→ Before-and-after object listings:

■ ■ ■ ■ ■ ■ ■

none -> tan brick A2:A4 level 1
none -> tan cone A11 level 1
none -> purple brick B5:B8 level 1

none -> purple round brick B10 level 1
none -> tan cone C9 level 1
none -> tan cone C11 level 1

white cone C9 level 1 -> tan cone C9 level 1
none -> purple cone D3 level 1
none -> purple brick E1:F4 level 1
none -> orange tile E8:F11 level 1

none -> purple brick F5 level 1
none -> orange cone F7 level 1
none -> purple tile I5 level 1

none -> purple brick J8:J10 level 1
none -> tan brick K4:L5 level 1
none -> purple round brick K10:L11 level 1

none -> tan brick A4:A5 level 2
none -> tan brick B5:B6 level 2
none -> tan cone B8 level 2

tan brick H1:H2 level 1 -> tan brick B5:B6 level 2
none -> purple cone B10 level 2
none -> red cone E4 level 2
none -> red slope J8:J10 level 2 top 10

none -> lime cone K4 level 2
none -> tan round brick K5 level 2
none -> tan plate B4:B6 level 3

■ ■ ■ ■ ■ ■ ■

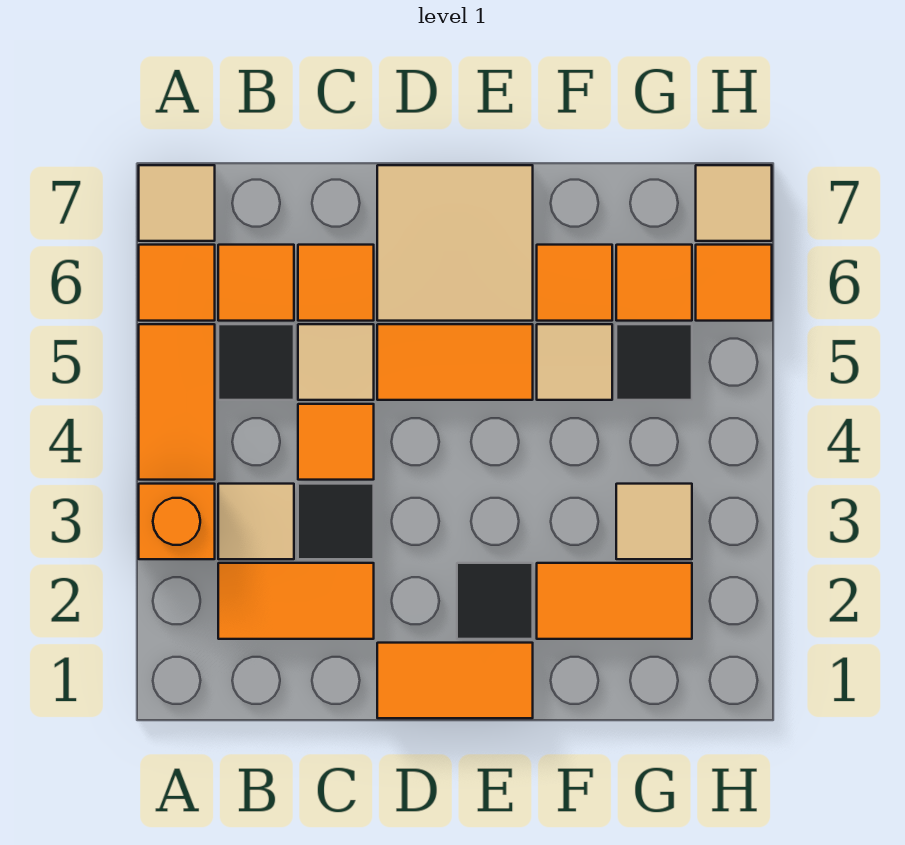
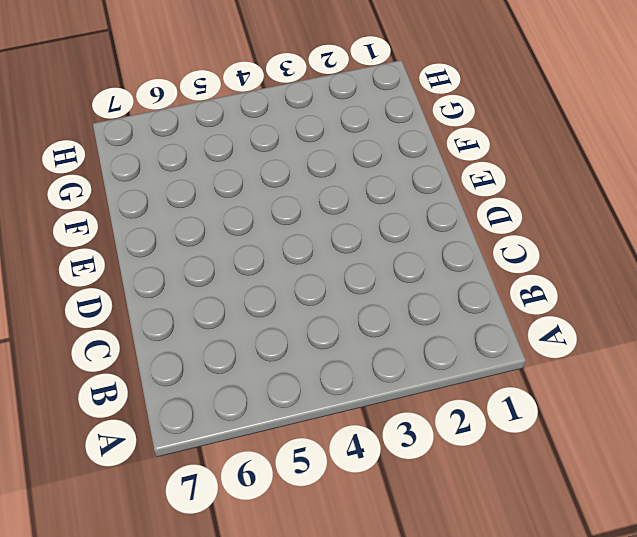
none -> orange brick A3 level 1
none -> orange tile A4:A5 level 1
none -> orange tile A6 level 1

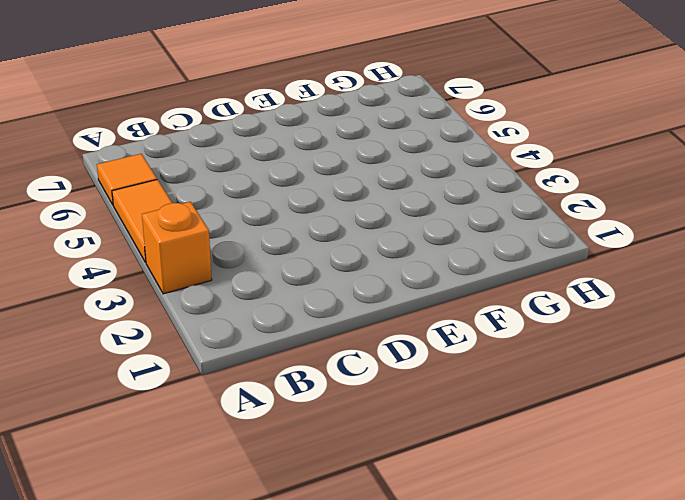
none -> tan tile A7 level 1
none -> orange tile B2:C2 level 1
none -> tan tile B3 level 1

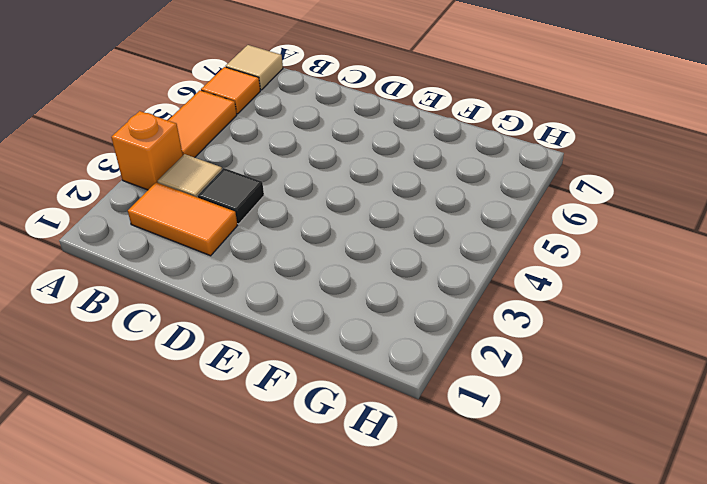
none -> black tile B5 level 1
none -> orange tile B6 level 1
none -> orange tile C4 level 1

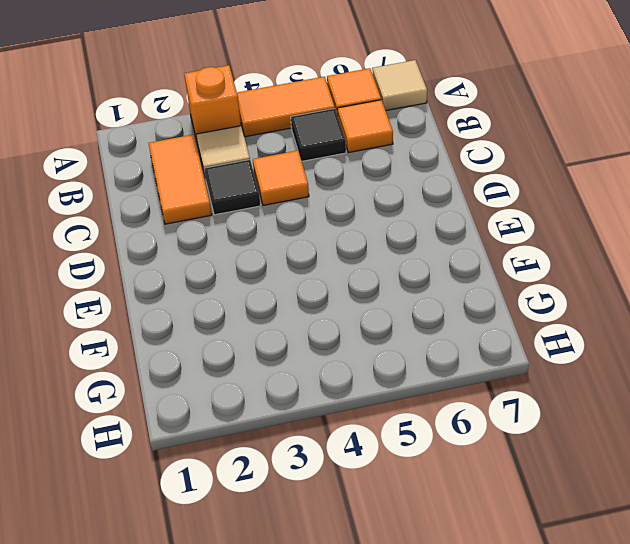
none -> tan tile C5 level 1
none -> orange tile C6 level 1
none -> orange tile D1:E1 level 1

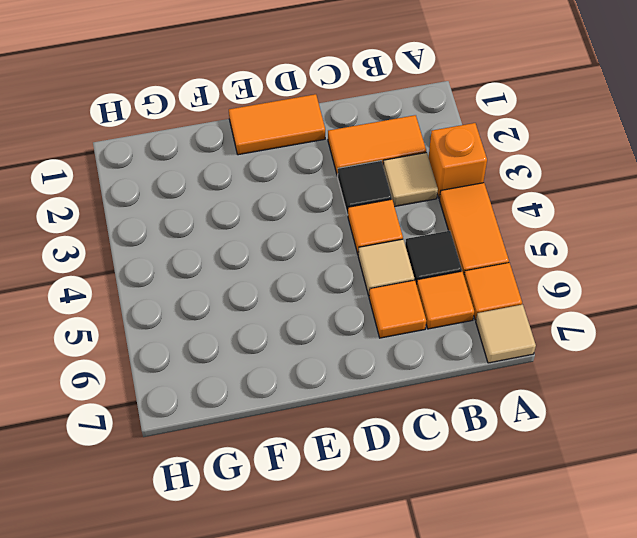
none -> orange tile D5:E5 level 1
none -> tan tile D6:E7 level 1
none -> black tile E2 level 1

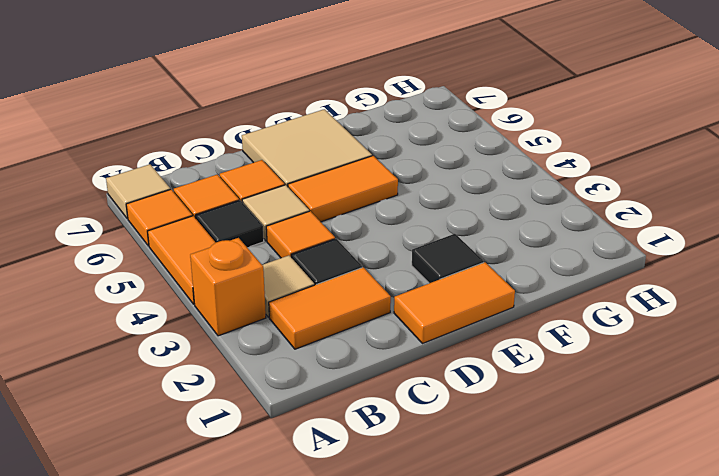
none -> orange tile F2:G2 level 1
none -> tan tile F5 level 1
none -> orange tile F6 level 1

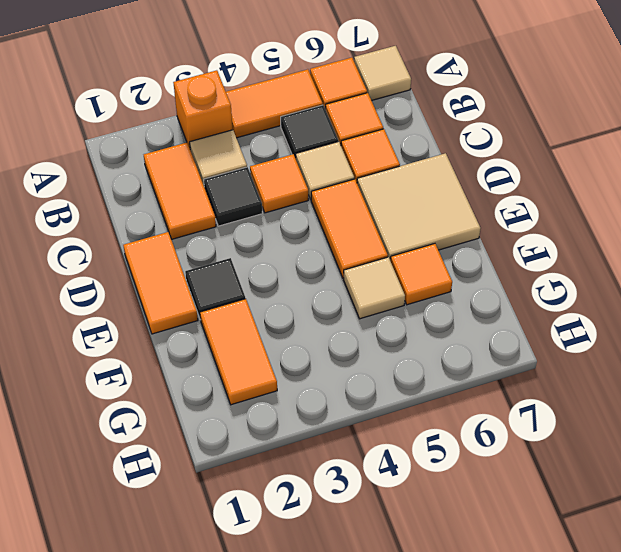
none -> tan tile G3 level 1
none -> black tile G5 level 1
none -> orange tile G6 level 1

■ ■ ■ ■ ■ ■ ■

→ What you will do: With pictures excluded, reproduce exactly the lines above from the one containing "none -> tan tile D6:E7 level 1" down to the one containing "none -> orange tile G6 level 1", those two included.

→ Answer box:
none -> tan tile D6:E7 level 1
none -> black tile E2 level 1

none -> orange tile F2:G2 level 1
none -> tan tile F5 level 1
none -> orange tile F6 level 1

none -> tan tile G3 level 1
none -> black tile G5 level 1
none -> orange tile G6 level 1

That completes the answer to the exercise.